**What is expected**
Your task is to repeat the entries word for word while leaving out the pictures.

**Records for this exercise**
● ● ● ● ●

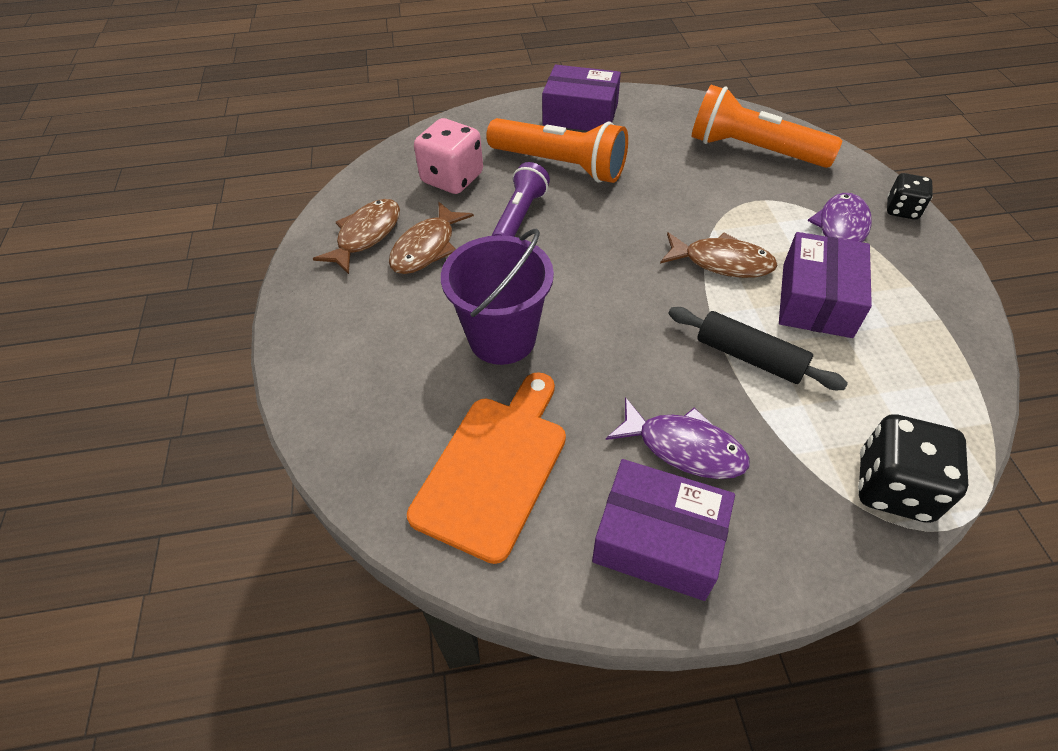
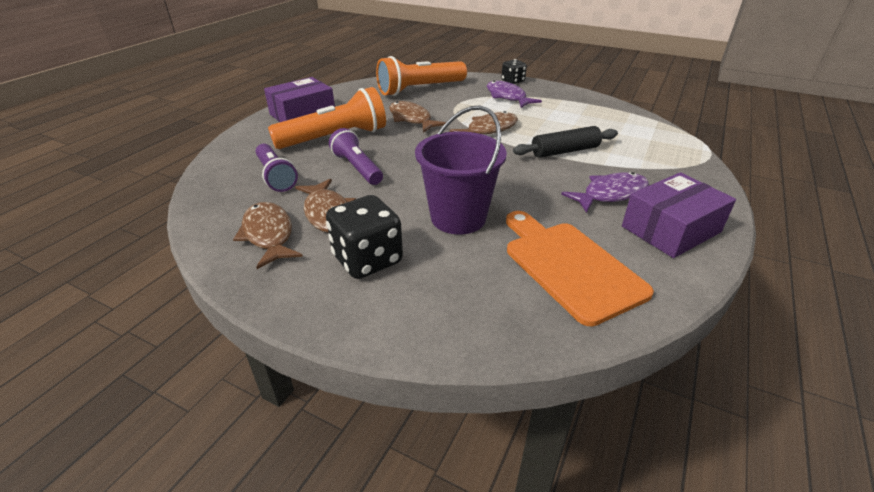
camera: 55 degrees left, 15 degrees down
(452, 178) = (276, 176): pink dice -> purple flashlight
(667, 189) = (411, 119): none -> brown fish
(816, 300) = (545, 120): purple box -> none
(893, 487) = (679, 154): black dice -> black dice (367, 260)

● ● ● ● ●

**Exercise solution**
camera: 55 degrees left, 15 degrees down
(452, 178) = (276, 176): pink dice -> purple flashlight
(667, 189) = (411, 119): none -> brown fish
(816, 300) = (545, 120): purple box -> none
(893, 487) = (679, 154): black dice -> black dice (367, 260)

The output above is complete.